WHAT THE EXERCISE ASKS
An exact copy of the entries is required, excluding any pictures.

DATA
▼▼▼

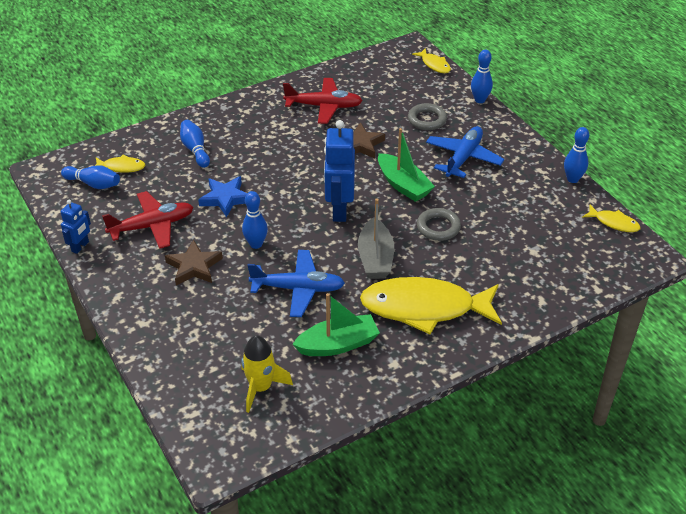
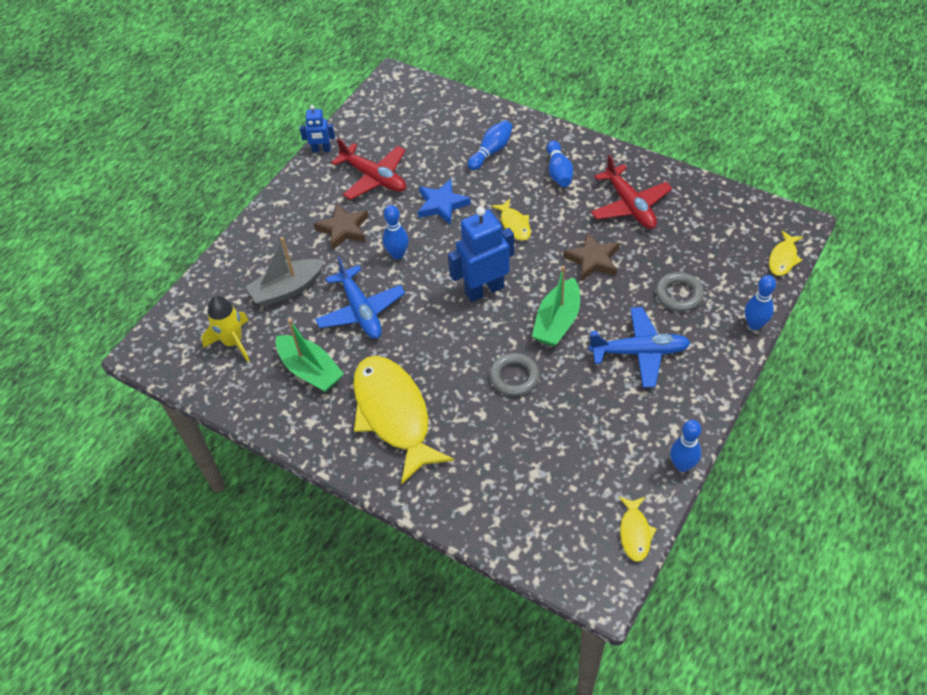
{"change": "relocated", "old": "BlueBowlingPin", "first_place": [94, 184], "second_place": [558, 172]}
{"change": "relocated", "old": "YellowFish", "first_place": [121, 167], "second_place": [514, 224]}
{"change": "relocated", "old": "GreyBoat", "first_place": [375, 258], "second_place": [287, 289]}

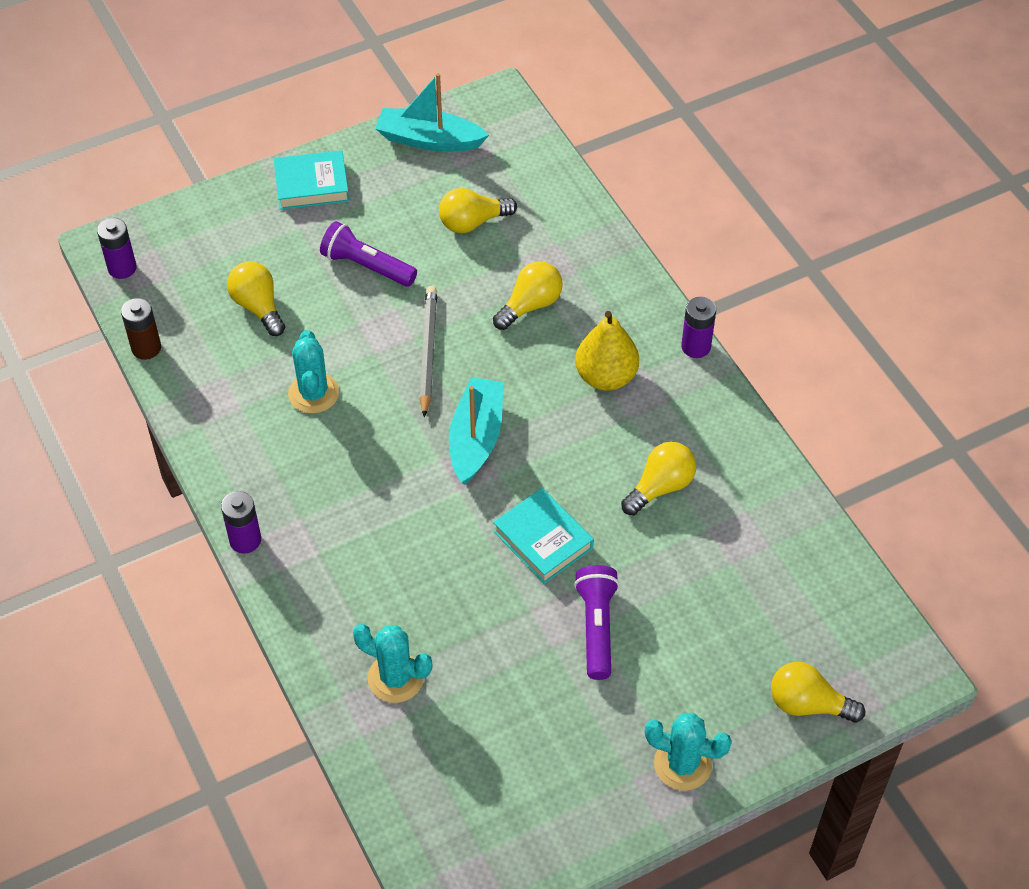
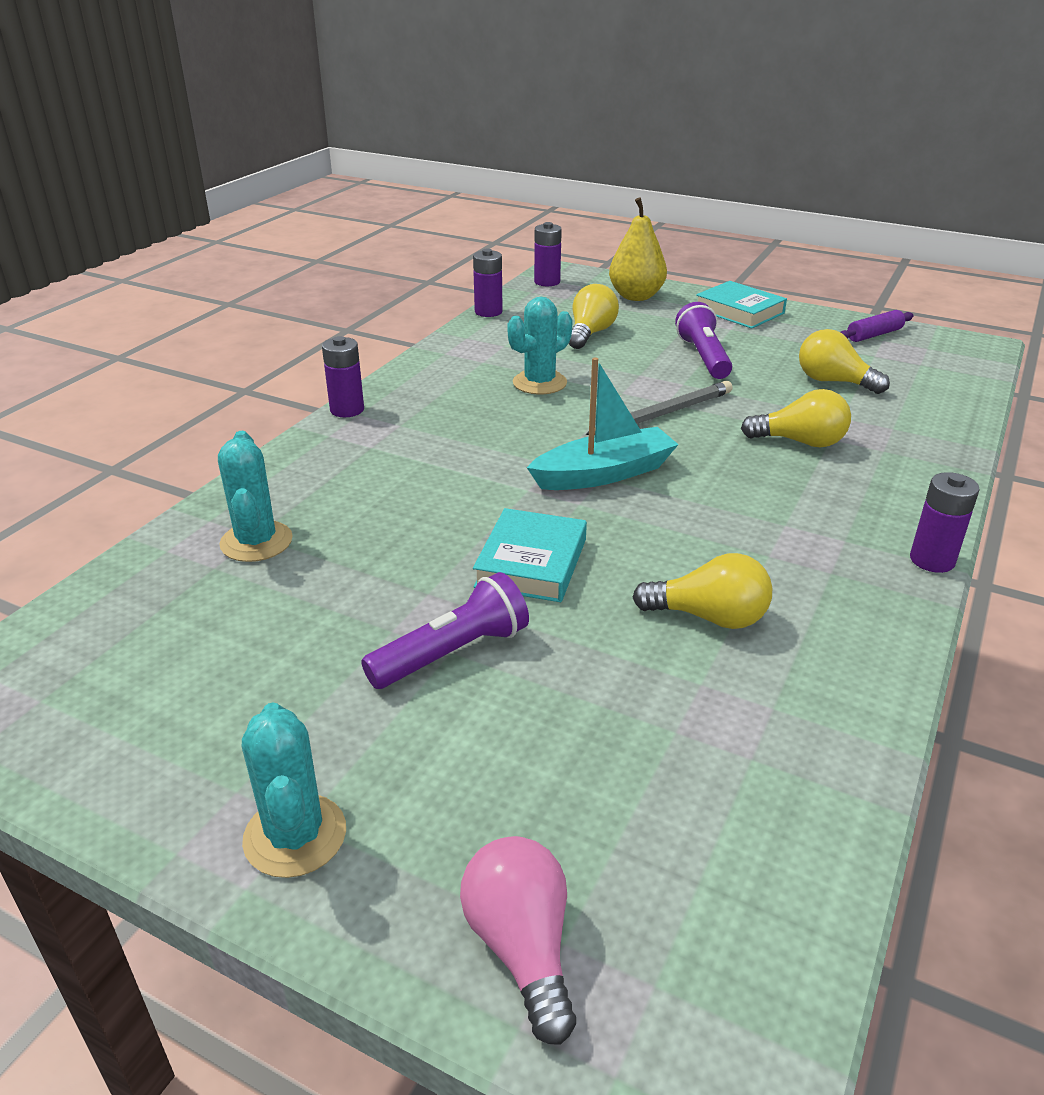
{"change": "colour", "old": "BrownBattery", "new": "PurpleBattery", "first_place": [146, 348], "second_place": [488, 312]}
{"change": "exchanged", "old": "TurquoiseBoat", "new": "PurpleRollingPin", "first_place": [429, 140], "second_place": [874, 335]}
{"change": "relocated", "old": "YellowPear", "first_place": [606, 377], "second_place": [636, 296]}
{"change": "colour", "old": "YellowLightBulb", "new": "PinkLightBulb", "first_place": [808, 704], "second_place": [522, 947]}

▲▲▲

REPLY
{"change": "relocated", "old": "BlueBowlingPin", "first_place": [94, 184], "second_place": [558, 172]}
{"change": "relocated", "old": "YellowFish", "first_place": [121, 167], "second_place": [514, 224]}
{"change": "relocated", "old": "GreyBoat", "first_place": [375, 258], "second_place": [287, 289]}

{"change": "colour", "old": "BrownBattery", "new": "PurpleBattery", "first_place": [146, 348], "second_place": [488, 312]}
{"change": "exchanged", "old": "TurquoiseBoat", "new": "PurpleRollingPin", "first_place": [429, 140], "second_place": [874, 335]}
{"change": "relocated", "old": "YellowPear", "first_place": [606, 377], "second_place": [636, 296]}
{"change": "colour", "old": "YellowLightBulb", "new": "PinkLightBulb", "first_place": [808, 704], "second_place": [522, 947]}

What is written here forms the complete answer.